* [Records shown]
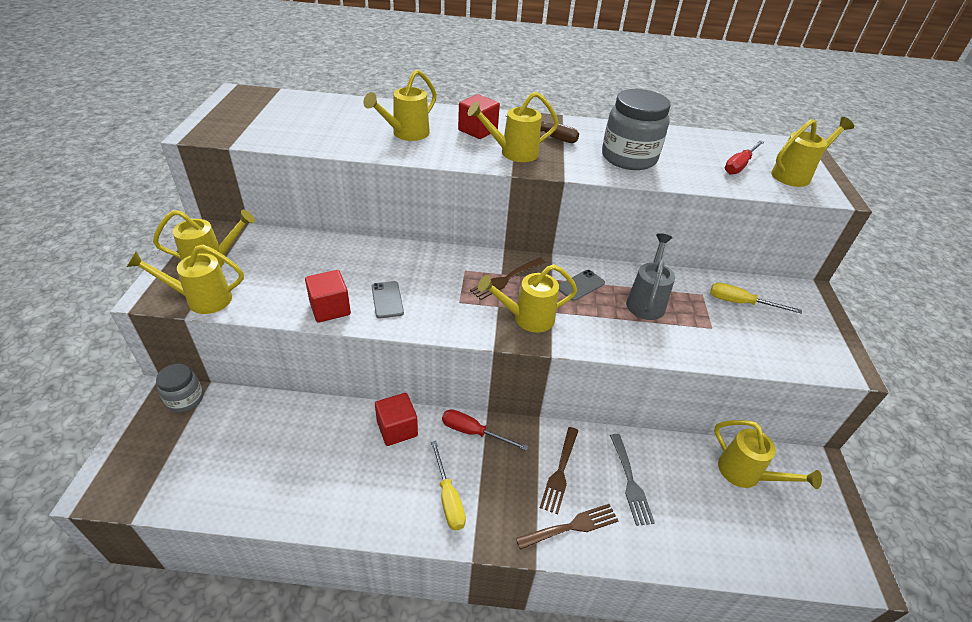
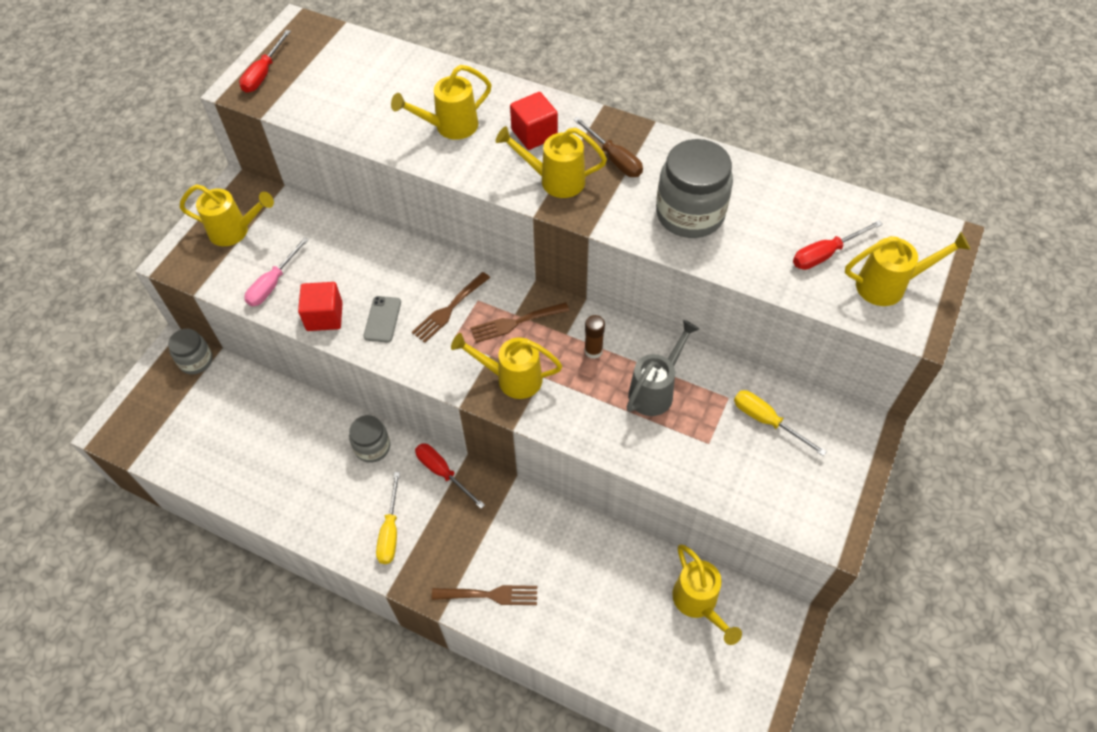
camera: 25 degrees right, 15 degrees up
(202, 299) = (214, 277): yellow watering can -> none
(219, 122) = (263, 73): none -> red screwdriver
(267, 294) = (273, 284): none -> pink screwdriver
(397, 429) = (372, 447): red cube -> grey jar
(560, 472) = (507, 540): brown fork -> brown fork (449, 309)
(580, 285) = (593, 351): grey phone -> brown glue stick
(630, 482) = (571, 572): grey fork -> none

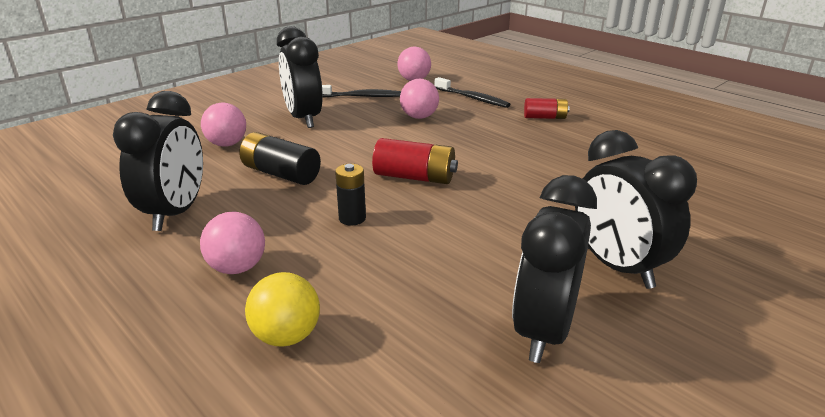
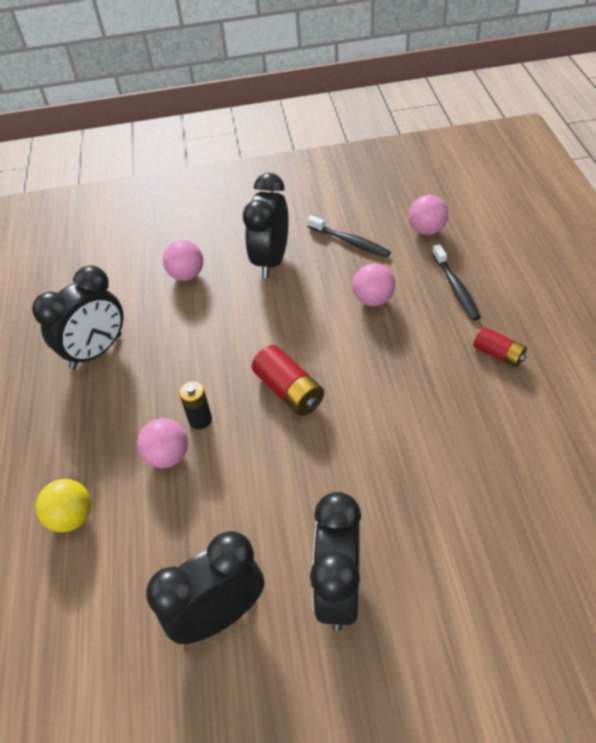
camera: 40 degrees right, 20 degrees up
(237, 268) = (91, 434): pink ball -> pink ball (168, 456)
(281, 174) = (195, 336): black battery -> none

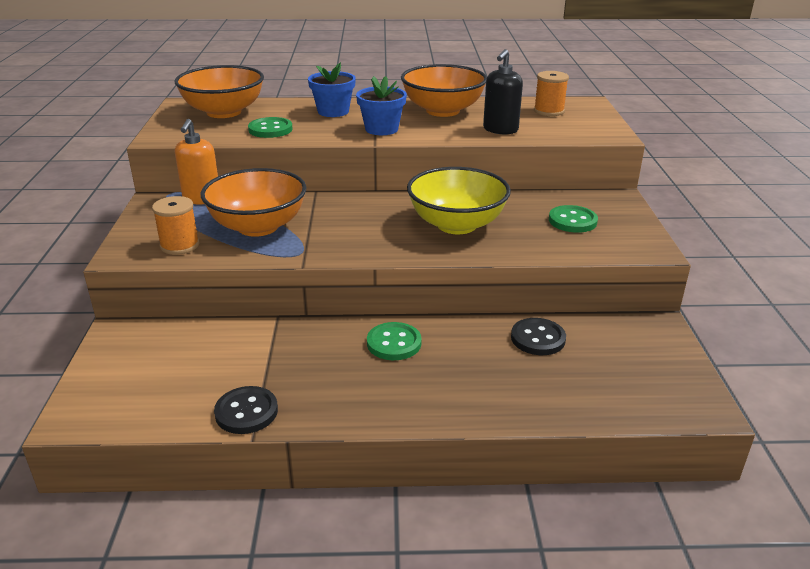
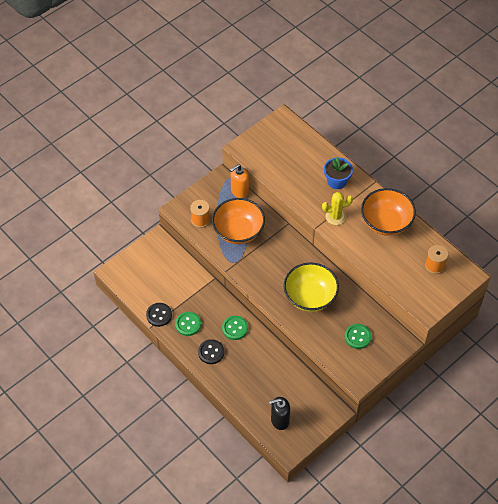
camera: 50 degrees right, 25 degrees up
(224, 112) = (291, 142): orange bowl -> none
(270, 129) = (290, 177): green button -> green button (188, 324)
(381, 129) = (335, 216): blue flower pot -> yellow cactus
(500, 130) = (385, 262): black soap dispenser -> black soap dispenser (279, 420)
(538, 338) = (283, 373): black button -> black button (211, 352)

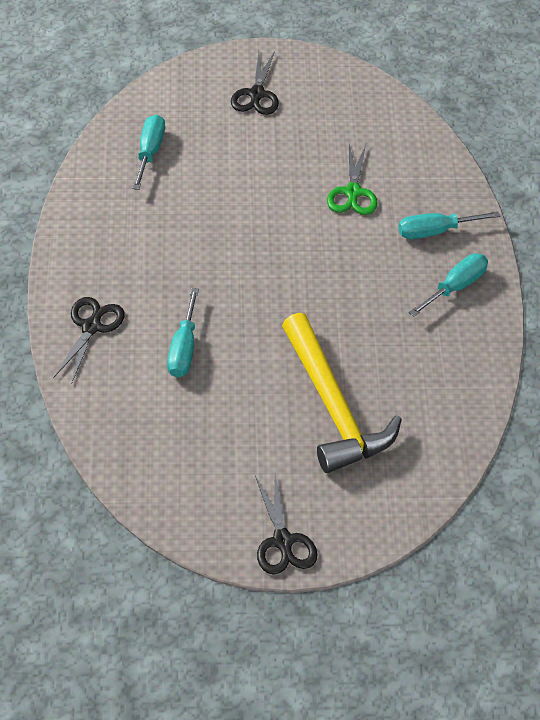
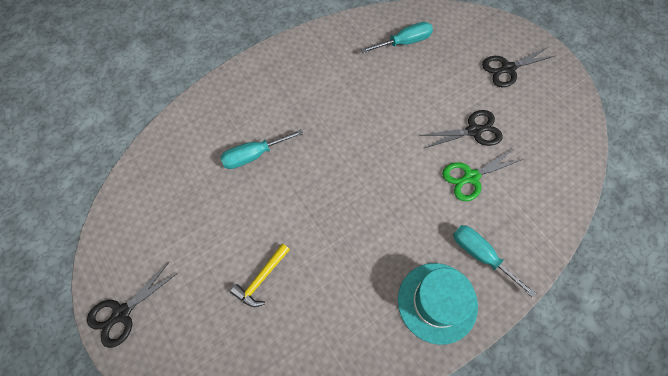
camera: 60 degrees right, 15 degrees up
(91, 327) = (238, 96): black scissors -> black scissors (473, 131)
(333, 407) = (261, 279): yellow hammer -> yellow hammer, size x0.45
(455, 287) = (437, 302): turquoise screwdriver -> turquoise hat

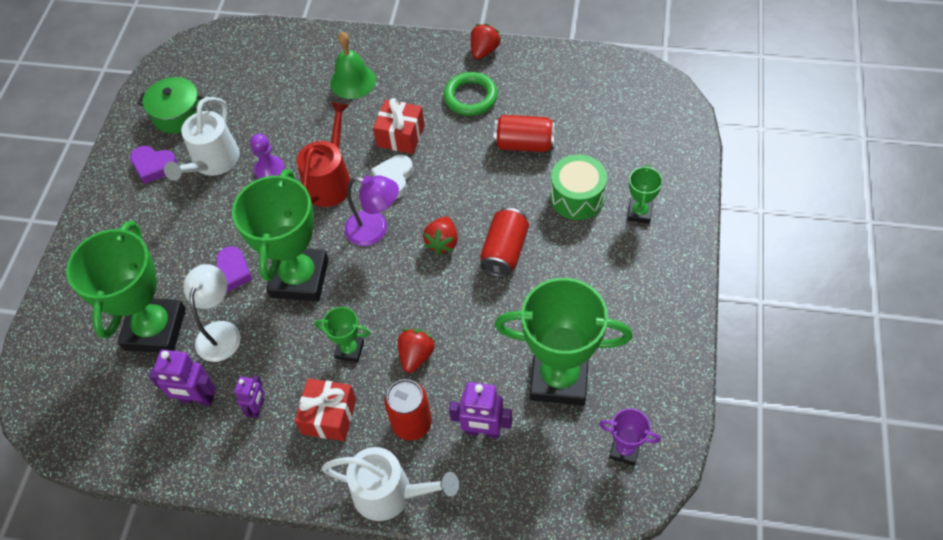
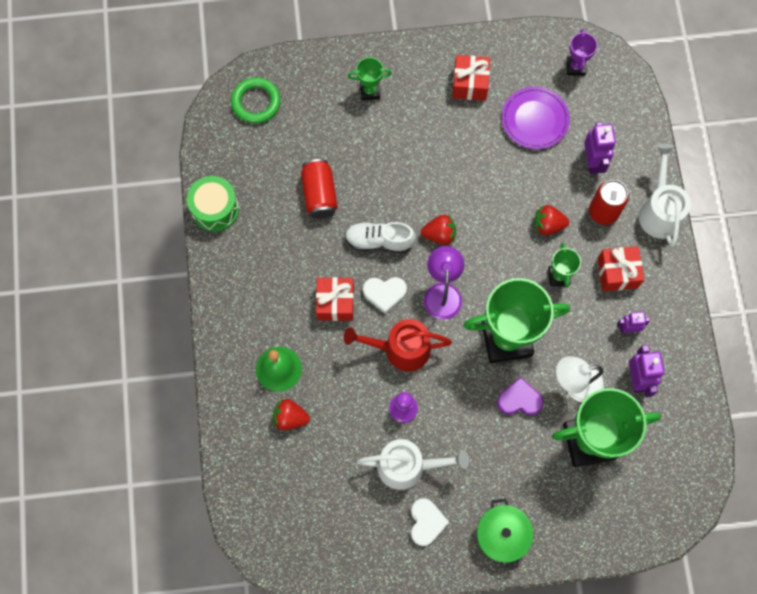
camera: 110 degrees left, 15 degrees up
(154, 166) = (426, 522): purple heart -> white heart
(178, 114) = (359, 527): green pot -> green pot (502, 535)
(454, 185) = (379, 241): none -> white shoe
(470, 97) = (275, 254): green ring -> green ring (256, 102)
(484, 51) = (214, 257): red strawberry -> red strawberry (290, 418)
(504, 251) = (435, 184): red can -> none
(559, 378) = (535, 120): green trophy -> purple plate
(577, 197) = (366, 140): green drum -> green drum (215, 209)
(626, 318) = (470, 84): none -> red gift

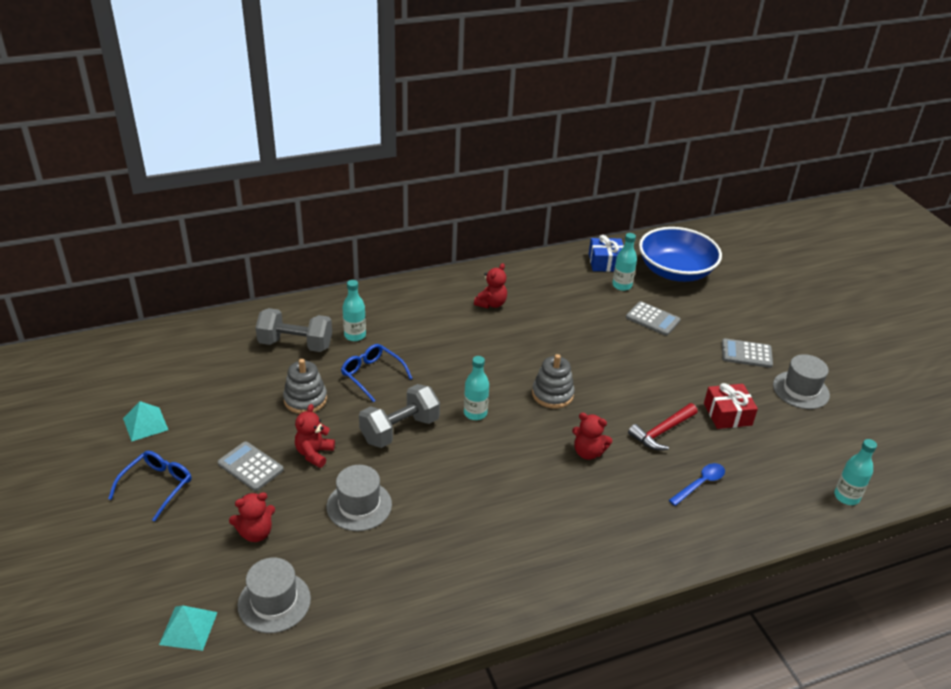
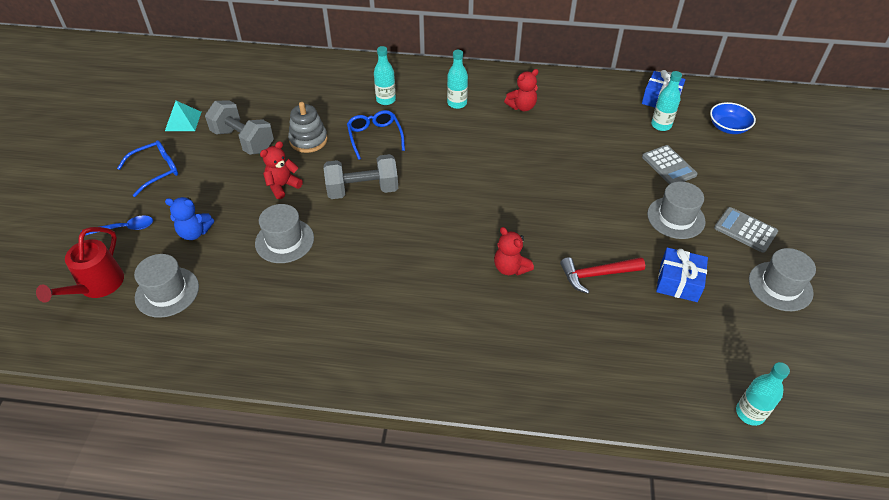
camera: 30 degrees right, 10 degrees up
(188, 628) = (97, 286): turquoise pyramid -> red watering can
(250, 467) = (229, 179): grey calculator -> none
(256, 533) = (194, 233): red teddy bear -> blue teddy bear
(295, 344) = (334, 93): grey dumbbell -> grey dumbbell (243, 141)
(475, 413) = (435, 197): turquoise bottle -> turquoise bottle (457, 103)
(552, 394) = (517, 204): grey stacking toy -> none
(675, 271) = (728, 127): blue bowl -> blue bowl, size x0.51
(688, 361) = (676, 218): none -> grey hat
(700, 484) = (598, 338): blue spoon -> blue spoon (123, 228)
(727, 414) = (678, 282): red gift -> blue gift

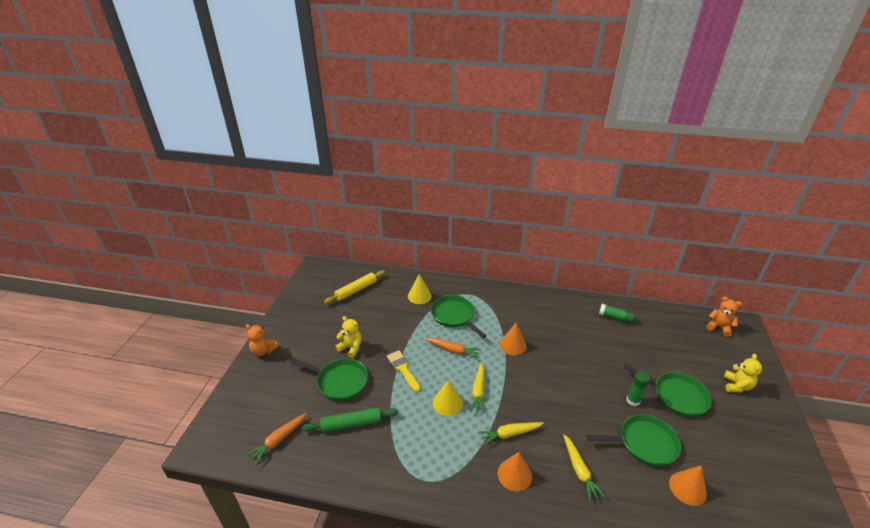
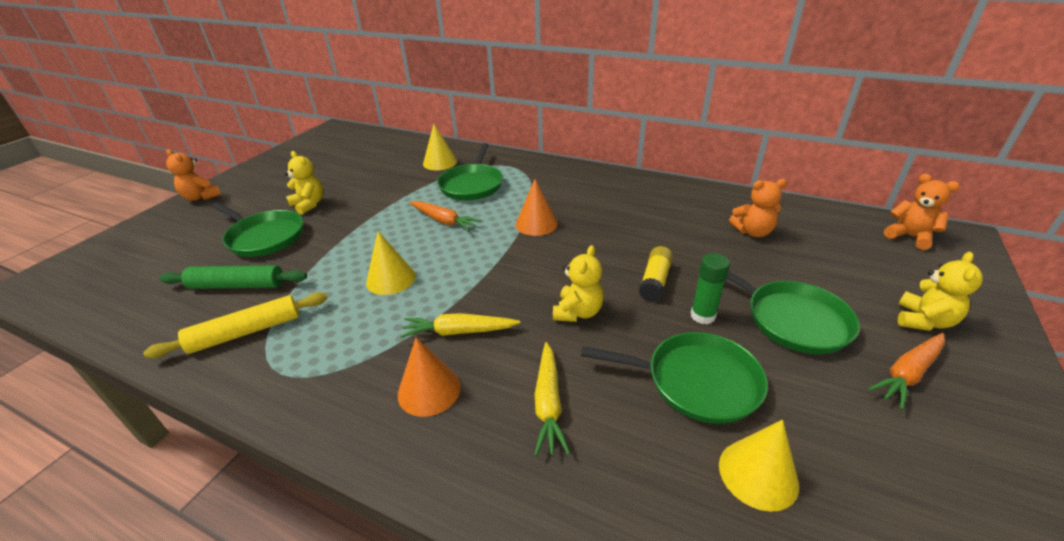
camera: 15 degrees right, 0 degrees up
(278, 440) = (128, 290): orange carrot -> orange carrot (907, 374)
(356, 290) = (363, 151): yellow rolling pin -> yellow rolling pin (246, 332)
(403, 369) = (358, 233): yellow brush -> none
(454, 315) = (472, 185): green pan -> green pan turned 150 degrees counterclockwise
(478, 391) = (447, 271): yellow carrot -> none
(568, 409) = (578, 312): none -> yellow teddy bear
(599, 380) = (655, 281): none -> yellow glue stick
(615, 317) = (721, 208): green glue stick -> none
(638, 335) = (752, 232): none -> orange teddy bear
(687, 488) = (758, 474): orange cone -> yellow cone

* [About this task] Print the complete listing exactly as it stands, without its pictures.

* [Result]
camera: 25 degrees right, 15 degrees up
(202, 299) = (214, 277): yellow watering can -> none
(219, 122) = (263, 73): none -> red screwdriver
(267, 294) = (273, 284): none -> pink screwdriver
(397, 429) = (372, 447): red cube -> grey jar
(560, 472) = (507, 540): brown fork -> brown fork (449, 309)
(580, 285) = (593, 351): grey phone -> brown glue stick
(630, 482) = (571, 572): grey fork -> none

camera: 40 degrees right, 20 degrees up
(237, 268) = (91, 434): pink ball -> pink ball (168, 456)
(281, 174) = (195, 336): black battery -> none

camera: 50 degrees right, 25 degrees up
(224, 112) = (291, 142): orange bowl -> none
(270, 129) = (290, 177): green button -> green button (188, 324)
(381, 129) = (335, 216): blue flower pot -> yellow cactus
(500, 130) = (385, 262): black soap dispenser -> black soap dispenser (279, 420)
(538, 338) = (283, 373): black button -> black button (211, 352)

camera: 60 degrees right, 15 degrees up
(91, 327) = (238, 96): black scissors -> black scissors (473, 131)
(333, 407) = (261, 279): yellow hammer -> yellow hammer, size x0.45
(455, 287) = (437, 302): turquoise screwdriver -> turquoise hat

camera: 110 degrees left, 15 degrees up
(154, 166) = (426, 522): purple heart -> white heart
(178, 114) = (359, 527): green pot -> green pot (502, 535)
(454, 185) = (379, 241): none -> white shoe
(470, 97) = (275, 254): green ring -> green ring (256, 102)
(484, 51) = (214, 257): red strawberry -> red strawberry (290, 418)
(504, 251) = (435, 184): red can -> none
(559, 378) = (535, 120): green trophy -> purple plate
(577, 197) = (366, 140): green drum -> green drum (215, 209)
(626, 318) = (470, 84): none -> red gift

camera: 30 degrees right, 10 degrees up
(188, 628) = (97, 286): turquoise pyramid -> red watering can
(250, 467) = (229, 179): grey calculator -> none
(256, 533) = (194, 233): red teddy bear -> blue teddy bear
(295, 344) = (334, 93): grey dumbbell -> grey dumbbell (243, 141)
(475, 413) = (435, 197): turquoise bottle -> turquoise bottle (457, 103)
(552, 394) = (517, 204): grey stacking toy -> none
(675, 271) = (728, 127): blue bowl -> blue bowl, size x0.51
(688, 361) = (676, 218): none -> grey hat
(700, 484) = (598, 338): blue spoon -> blue spoon (123, 228)
(727, 414) = (678, 282): red gift -> blue gift

camera: 15 degrees right, 0 degrees up
(278, 440) = (128, 290): orange carrot -> orange carrot (907, 374)
(356, 290) = (363, 151): yellow rolling pin -> yellow rolling pin (246, 332)
(403, 369) = (358, 233): yellow brush -> none
(454, 315) = (472, 185): green pan -> green pan turned 150 degrees counterclockwise
(478, 391) = (447, 271): yellow carrot -> none
(568, 409) = (578, 312): none -> yellow teddy bear
(599, 380) = (655, 281): none -> yellow glue stick
(615, 317) = (721, 208): green glue stick -> none
(638, 335) = (752, 232): none -> orange teddy bear
(687, 488) = (758, 474): orange cone -> yellow cone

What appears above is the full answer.